═════ Records to use

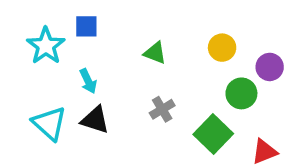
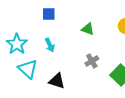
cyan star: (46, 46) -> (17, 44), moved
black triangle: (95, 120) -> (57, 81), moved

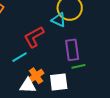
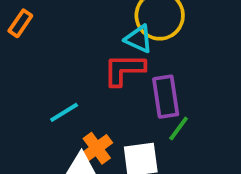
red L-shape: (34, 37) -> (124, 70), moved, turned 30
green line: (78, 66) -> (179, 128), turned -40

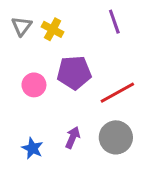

══════════
═════ Records to use

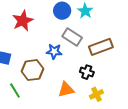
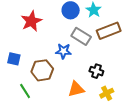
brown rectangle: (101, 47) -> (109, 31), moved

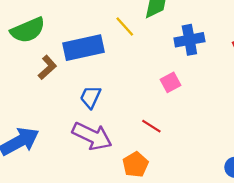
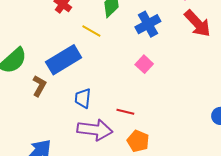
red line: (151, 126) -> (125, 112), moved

══════════

● **About this task**:
Retype, in the same exact form, the lines of the material above from the line holding "red L-shape: (34, 37)" through the line holding "green line: (78, 66)".

● **Written solution**:
red L-shape: (34, 37) -> (124, 70), moved, turned 30
green line: (78, 66) -> (179, 128), turned -40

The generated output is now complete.